* _WHAT IS NEEDED_
Can you reproduce verbatim every line from the beginning of the entries through the line containing "fis''4) gis''4-.( r8 eis''8-> |", that line included? Leave the pictures out of your answer.

* _TASK INPUT_
=====

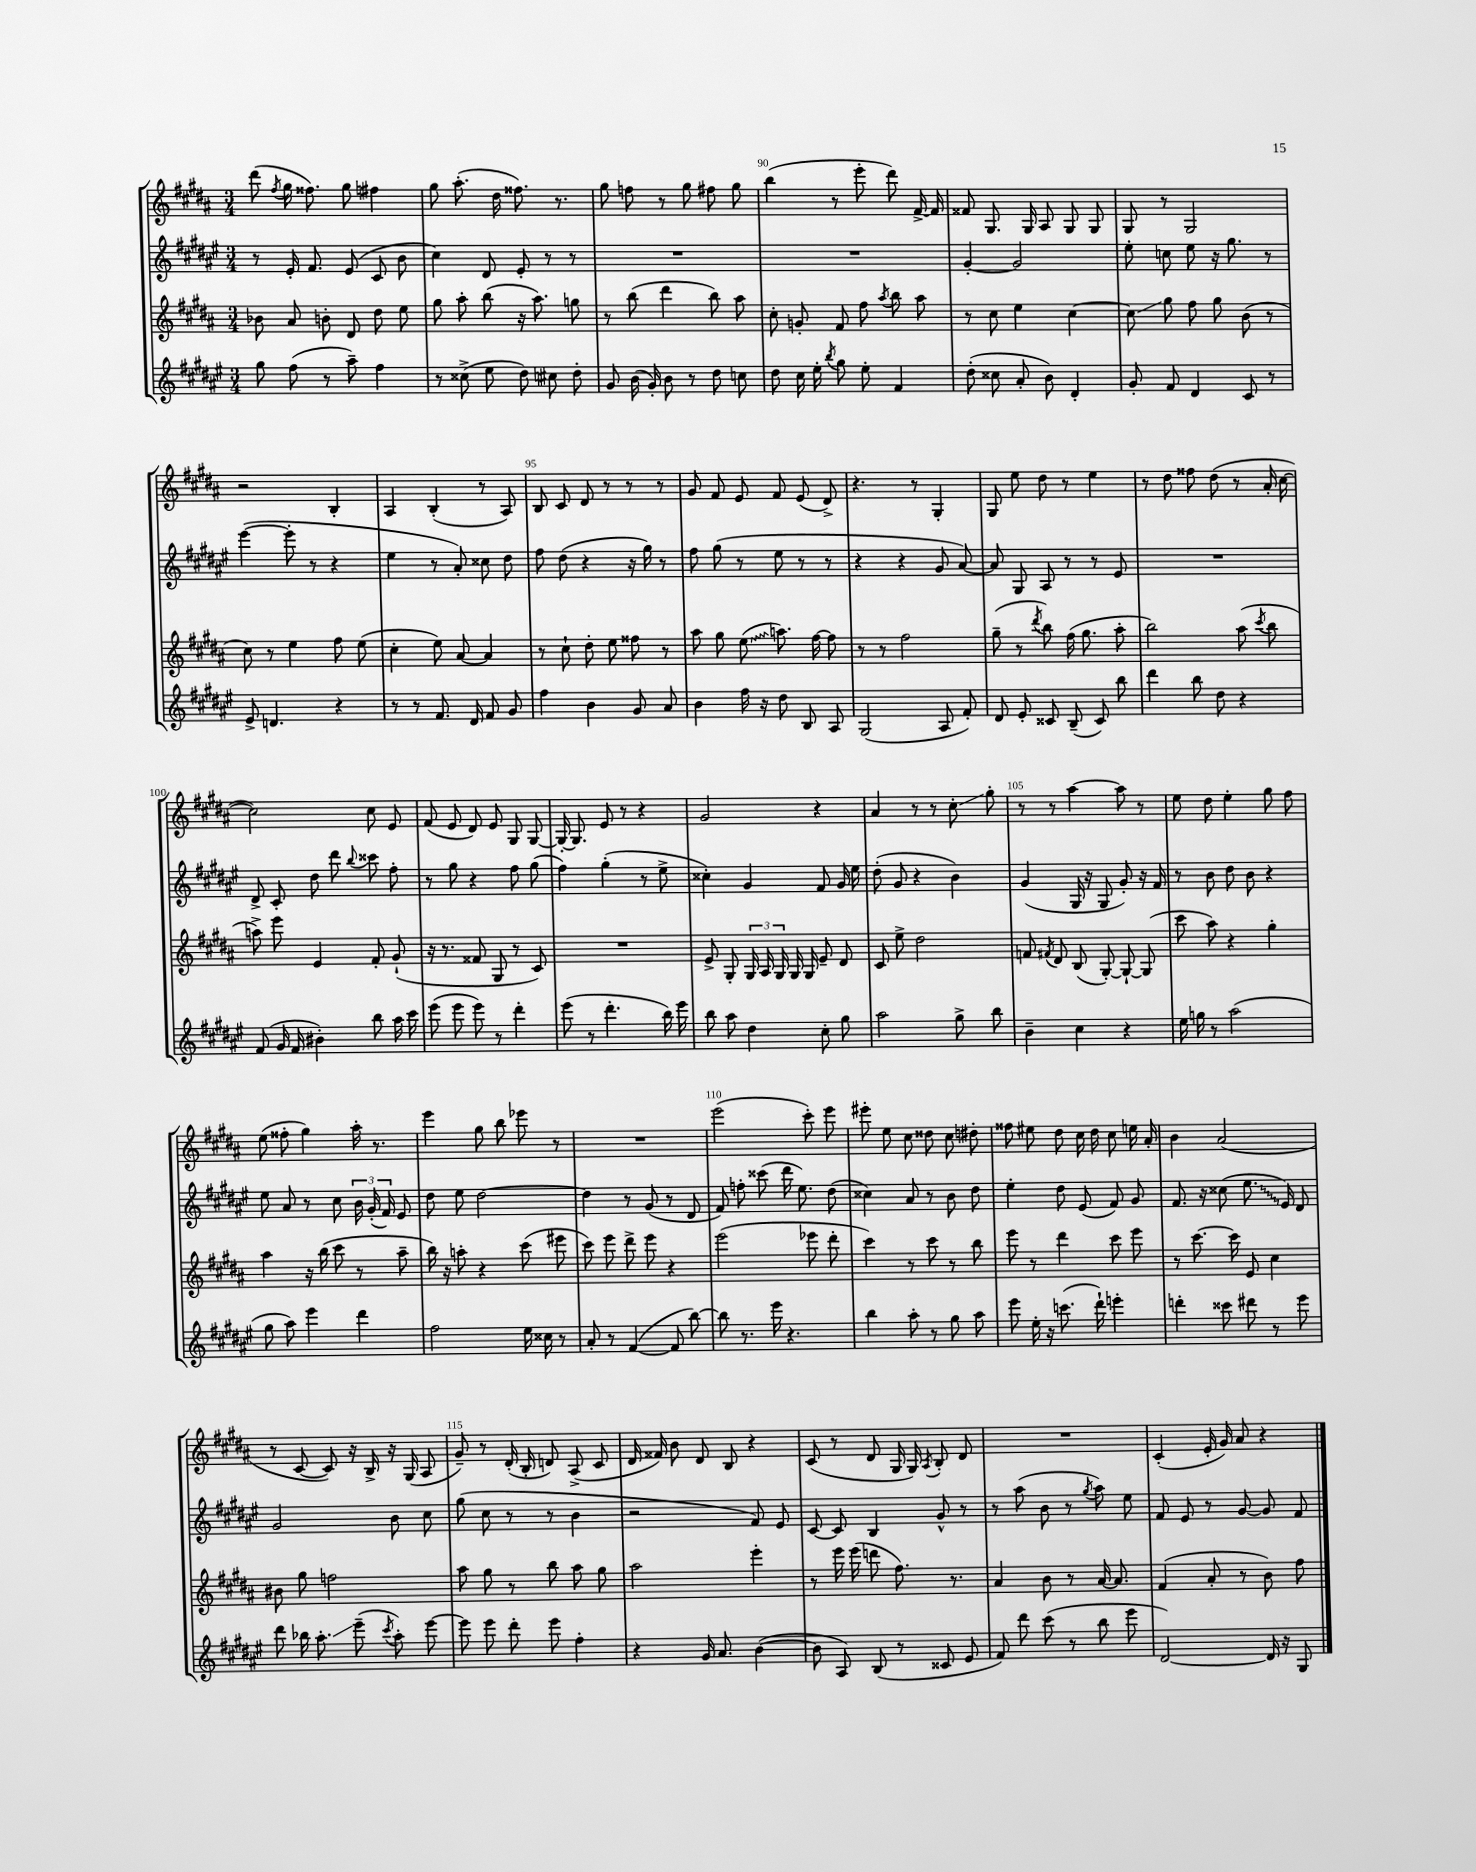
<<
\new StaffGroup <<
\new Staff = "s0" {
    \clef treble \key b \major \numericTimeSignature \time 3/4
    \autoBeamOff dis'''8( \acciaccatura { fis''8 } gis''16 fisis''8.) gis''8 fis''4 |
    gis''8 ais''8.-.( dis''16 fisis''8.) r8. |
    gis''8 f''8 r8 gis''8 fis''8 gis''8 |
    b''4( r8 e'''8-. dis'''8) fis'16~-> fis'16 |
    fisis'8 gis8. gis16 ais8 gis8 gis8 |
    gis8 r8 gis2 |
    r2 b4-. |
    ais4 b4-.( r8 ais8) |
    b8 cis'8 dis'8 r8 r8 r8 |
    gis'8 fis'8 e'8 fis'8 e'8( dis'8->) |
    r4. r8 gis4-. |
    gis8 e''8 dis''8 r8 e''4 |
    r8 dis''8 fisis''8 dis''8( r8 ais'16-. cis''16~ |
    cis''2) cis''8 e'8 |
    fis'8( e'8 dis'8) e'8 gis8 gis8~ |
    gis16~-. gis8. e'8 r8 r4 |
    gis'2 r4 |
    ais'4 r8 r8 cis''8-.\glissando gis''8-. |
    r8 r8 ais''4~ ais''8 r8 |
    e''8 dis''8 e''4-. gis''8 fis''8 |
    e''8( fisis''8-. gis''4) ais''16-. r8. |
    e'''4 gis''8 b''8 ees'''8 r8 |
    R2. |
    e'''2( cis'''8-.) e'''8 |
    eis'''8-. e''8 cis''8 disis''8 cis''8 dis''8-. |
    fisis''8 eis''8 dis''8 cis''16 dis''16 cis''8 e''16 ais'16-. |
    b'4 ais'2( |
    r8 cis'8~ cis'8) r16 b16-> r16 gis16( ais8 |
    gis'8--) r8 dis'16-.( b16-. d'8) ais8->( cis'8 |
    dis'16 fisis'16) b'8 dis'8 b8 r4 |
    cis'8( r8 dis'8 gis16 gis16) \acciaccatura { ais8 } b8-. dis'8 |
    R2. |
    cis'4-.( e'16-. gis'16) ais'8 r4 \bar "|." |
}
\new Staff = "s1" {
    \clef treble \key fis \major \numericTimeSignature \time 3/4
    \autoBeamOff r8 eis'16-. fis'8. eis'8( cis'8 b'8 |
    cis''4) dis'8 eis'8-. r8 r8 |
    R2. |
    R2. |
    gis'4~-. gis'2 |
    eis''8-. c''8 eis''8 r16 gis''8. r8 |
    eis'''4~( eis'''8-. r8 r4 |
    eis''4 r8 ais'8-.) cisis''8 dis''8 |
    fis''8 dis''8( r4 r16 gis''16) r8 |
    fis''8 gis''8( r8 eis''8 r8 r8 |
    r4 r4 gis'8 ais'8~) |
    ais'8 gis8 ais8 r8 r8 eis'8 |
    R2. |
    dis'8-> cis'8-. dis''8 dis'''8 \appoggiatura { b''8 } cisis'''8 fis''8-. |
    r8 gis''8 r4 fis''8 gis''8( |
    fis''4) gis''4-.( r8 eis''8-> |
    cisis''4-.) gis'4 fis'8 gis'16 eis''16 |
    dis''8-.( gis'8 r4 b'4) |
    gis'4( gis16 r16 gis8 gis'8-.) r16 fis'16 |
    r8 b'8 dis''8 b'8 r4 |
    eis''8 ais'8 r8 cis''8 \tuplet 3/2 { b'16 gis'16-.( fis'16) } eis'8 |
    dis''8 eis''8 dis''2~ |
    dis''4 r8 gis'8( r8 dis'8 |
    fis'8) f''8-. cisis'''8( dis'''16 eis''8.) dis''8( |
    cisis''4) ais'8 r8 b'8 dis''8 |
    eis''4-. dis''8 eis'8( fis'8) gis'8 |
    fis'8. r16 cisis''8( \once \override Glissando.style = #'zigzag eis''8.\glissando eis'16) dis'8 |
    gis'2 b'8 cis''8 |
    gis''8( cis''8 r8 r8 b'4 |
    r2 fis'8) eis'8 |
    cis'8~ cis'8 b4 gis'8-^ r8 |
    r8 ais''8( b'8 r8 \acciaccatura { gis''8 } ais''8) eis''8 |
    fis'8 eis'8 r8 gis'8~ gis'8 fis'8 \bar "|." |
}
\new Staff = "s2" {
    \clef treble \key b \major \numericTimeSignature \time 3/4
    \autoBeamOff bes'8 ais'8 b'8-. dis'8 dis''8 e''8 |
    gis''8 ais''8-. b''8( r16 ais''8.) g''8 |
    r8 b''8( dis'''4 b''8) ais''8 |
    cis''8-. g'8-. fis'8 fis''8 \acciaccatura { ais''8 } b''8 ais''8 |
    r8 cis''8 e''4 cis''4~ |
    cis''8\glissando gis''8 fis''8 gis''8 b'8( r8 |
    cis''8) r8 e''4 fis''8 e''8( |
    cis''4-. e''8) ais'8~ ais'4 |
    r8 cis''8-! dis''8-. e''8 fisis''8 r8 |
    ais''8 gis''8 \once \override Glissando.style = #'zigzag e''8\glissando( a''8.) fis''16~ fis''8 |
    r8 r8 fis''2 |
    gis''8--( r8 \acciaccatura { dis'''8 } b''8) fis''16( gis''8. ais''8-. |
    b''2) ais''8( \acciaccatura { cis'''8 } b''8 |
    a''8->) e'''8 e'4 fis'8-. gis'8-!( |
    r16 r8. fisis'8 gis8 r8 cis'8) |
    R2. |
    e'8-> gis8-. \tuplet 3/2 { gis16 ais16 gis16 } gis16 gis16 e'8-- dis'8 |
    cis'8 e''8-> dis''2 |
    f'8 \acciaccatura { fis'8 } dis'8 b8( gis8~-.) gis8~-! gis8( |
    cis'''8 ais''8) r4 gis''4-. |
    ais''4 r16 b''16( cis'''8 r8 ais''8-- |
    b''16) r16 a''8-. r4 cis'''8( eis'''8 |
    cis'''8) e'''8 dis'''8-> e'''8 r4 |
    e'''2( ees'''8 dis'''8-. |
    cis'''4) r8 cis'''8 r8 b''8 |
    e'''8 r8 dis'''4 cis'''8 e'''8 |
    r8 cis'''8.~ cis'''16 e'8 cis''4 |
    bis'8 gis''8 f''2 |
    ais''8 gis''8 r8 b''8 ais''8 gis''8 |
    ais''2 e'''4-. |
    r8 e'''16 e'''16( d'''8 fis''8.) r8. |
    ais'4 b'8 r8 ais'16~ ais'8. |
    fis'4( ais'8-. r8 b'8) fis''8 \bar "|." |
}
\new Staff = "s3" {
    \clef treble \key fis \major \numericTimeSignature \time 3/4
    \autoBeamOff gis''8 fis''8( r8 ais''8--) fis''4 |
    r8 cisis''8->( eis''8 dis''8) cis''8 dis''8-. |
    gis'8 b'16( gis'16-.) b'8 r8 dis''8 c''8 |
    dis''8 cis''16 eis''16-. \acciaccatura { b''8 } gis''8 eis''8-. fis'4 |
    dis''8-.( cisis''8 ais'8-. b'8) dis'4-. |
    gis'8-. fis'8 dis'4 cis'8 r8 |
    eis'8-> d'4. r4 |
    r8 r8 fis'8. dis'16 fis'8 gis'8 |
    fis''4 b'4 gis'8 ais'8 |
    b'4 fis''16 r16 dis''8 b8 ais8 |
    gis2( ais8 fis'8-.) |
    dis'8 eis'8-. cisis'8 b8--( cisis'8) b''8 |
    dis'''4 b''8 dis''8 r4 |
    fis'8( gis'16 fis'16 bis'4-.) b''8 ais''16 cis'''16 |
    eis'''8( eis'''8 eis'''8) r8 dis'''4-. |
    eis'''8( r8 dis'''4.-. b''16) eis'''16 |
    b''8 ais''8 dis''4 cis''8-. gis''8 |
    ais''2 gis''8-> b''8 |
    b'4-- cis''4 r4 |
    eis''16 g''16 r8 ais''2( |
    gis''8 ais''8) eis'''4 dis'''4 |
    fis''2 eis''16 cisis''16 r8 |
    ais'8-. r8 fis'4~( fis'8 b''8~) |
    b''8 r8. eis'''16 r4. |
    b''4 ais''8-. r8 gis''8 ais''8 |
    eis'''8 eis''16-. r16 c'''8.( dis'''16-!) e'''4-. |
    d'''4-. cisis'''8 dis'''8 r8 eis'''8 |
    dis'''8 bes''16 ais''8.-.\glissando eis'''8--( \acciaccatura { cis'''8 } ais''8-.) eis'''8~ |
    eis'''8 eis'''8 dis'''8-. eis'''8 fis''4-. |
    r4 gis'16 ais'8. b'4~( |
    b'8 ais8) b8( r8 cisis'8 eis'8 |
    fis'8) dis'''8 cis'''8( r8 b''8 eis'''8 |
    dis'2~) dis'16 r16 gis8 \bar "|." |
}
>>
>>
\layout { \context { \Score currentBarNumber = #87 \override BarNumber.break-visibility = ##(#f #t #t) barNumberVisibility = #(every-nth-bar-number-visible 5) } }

=====

* _RIGHT ANSWER_
<<
\new StaffGroup <<
\new Staff = "s0" {
    \clef treble \key b \major \numericTimeSignature \time 3/4
    \autoBeamOff dis'''8( \acciaccatura { fis''8 } gis''16 fisis''8.) gis''8 fis''4 |
    gis''8 ais''8.-.( dis''16 fisis''8.) r8. |
    gis''8 f''8 r8 gis''8 fis''8 gis''8 |
    b''4( r8 e'''8-. dis'''8) fis'16~-> fis'16 |
    fisis'8 gis8. gis16 ais8 gis8 gis8 |
    gis8 r8 gis2 |
    r2 b4-. |
    ais4 b4-.( r8 ais8) |
    b8 cis'8 dis'8 r8 r8 r8 |
    gis'8 fis'8 e'8 fis'8 e'8( dis'8->) |
    r4. r8 gis4-. |
    gis8 e''8 dis''8 r8 e''4 |
    r8 dis''8 fisis''8 dis''8( r8 ais'16-. cis''16~ |
    cis''2) cis''8 e'8 |
    fis'8( e'8 dis'8) e'8 gis8 gis8~ |
    gis16~-. gis8. e'8 r8 r4 |
    gis'2 r4 |
    ais'4 r8 r8 cis''8-.\glissando gis''8-. |
    r8 r8 ais''4~ ais''8 r8 |
    e''8 dis''8 e''4-. gis''8 fis''8 |
    e''8( fisis''8-. gis''4) ais''16-. r8. |
    e'''4 gis''8 b''8 ees'''8 r8 |
    R2. |
    e'''2( cis'''8-.) e'''8 |
    eis'''8-. e''8 cis''8 disis''8 cis''8 dis''8-. |
    fisis''8 eis''8 dis''8 cis''16 dis''16 cis''8 e''16 ais'16-. |
    b'4 ais'2( |
    r8 cis'8~ cis'8) r16 b16-> r16 gis16( ais8 |
    gis'8--) r8 dis'16-.( b16-. d'8) ais8->( cis'8 |
    dis'16 fisis'16) b'8 dis'8 b8 r4 |
    cis'8( r8 dis'8 gis16 gis16) \acciaccatura { ais8 } b8-. dis'8 |
    R2. |
    cis'4-.( e'16-. gis'16) ais'8 r4 \bar "|." |
}
\new Staff = "s1" {
    \clef treble \key fis \major \numericTimeSignature \time 3/4
    \autoBeamOff r8 eis'16-. fis'8. eis'8( cis'8 b'8 |
    cis''4) dis'8 eis'8-. r8 r8 |
    R2. |
    R2. |
    gis'4~-. gis'2 |
    eis''8-. c''8 eis''8 r16 gis''8. r8 |
    eis'''4~( eis'''8-. r8 r4 |
    eis''4 r8 ais'8-.) cisis''8 dis''8 |
    fis''8 dis''8( r4 r16 gis''16) r8 |
    fis''8 gis''8( r8 eis''8 r8 r8 |
    r4 r4 gis'8 ais'8~) |
    ais'8 gis8 ais8 r8 r8 eis'8 |
    R2. |
    dis'8-> cis'8-. dis''8 dis'''8 \appoggiatura { b''8 } cisis'''8 fis''8-. |
    r8 gis''8 r4 fis''8 gis''8( |
    fis''4) gis''4-.( r8 eis''8-> |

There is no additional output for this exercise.